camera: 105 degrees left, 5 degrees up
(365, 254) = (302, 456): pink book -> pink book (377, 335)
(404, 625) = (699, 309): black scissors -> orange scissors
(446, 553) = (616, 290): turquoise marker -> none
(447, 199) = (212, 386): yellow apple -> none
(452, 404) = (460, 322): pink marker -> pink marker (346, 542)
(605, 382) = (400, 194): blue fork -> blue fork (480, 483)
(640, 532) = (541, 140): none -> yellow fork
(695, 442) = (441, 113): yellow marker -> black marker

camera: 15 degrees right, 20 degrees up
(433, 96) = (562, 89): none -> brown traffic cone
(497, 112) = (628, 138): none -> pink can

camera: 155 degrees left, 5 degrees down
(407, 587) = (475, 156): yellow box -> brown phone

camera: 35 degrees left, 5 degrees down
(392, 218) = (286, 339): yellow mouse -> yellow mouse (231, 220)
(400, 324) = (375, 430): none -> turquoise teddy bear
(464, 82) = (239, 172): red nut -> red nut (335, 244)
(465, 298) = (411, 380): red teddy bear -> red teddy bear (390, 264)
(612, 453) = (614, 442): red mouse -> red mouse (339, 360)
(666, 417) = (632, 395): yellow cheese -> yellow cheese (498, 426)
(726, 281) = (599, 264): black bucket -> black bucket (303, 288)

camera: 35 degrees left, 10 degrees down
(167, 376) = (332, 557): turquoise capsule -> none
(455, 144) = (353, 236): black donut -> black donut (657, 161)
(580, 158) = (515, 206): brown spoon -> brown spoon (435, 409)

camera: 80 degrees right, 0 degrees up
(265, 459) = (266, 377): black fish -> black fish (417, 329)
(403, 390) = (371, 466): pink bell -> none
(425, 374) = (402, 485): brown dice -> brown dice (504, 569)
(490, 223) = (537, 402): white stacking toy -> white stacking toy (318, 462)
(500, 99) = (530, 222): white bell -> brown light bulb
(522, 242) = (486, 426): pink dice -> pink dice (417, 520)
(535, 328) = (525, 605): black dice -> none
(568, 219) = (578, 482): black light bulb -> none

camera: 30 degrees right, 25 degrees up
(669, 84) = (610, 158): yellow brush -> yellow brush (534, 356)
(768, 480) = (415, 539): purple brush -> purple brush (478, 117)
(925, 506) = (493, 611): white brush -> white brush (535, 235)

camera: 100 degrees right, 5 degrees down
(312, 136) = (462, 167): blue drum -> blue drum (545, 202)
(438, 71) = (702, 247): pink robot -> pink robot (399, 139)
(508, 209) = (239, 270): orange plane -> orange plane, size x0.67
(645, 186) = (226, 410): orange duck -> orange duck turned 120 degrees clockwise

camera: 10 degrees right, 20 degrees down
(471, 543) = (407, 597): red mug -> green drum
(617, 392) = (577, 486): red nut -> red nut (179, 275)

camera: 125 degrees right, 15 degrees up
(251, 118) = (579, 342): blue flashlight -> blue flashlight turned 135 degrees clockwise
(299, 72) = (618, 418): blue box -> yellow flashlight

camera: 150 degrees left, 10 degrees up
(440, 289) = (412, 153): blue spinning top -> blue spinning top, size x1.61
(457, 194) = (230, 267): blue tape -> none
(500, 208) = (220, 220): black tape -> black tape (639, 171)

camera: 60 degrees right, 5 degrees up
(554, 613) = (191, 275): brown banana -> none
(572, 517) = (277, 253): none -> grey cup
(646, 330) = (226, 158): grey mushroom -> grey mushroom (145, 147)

§ **Brief**: Taking the entries above, restate exactly those lines that fall between the line with "(465, 298) = (411, 380): red" and the line with "(500, 99) = (530, 222): white", keeping both of those lines too.

§ **Solved problem**:
(465, 298) = (411, 380): red teddy bear -> red teddy bear (390, 264)
(612, 453) = (614, 442): red mouse -> red mouse (339, 360)
(666, 417) = (632, 395): yellow cheese -> yellow cheese (498, 426)
(726, 281) = (599, 264): black bucket -> black bucket (303, 288)

camera: 35 degrees left, 10 degrees down
(167, 376) = (332, 557): turquoise capsule -> none
(455, 144) = (353, 236): black donut -> black donut (657, 161)
(580, 158) = (515, 206): brown spoon -> brown spoon (435, 409)

camera: 80 degrees right, 0 degrees up
(265, 459) = (266, 377): black fish -> black fish (417, 329)
(403, 390) = (371, 466): pink bell -> none
(425, 374) = (402, 485): brown dice -> brown dice (504, 569)
(490, 223) = (537, 402): white stacking toy -> white stacking toy (318, 462)
(500, 99) = (530, 222): white bell -> brown light bulb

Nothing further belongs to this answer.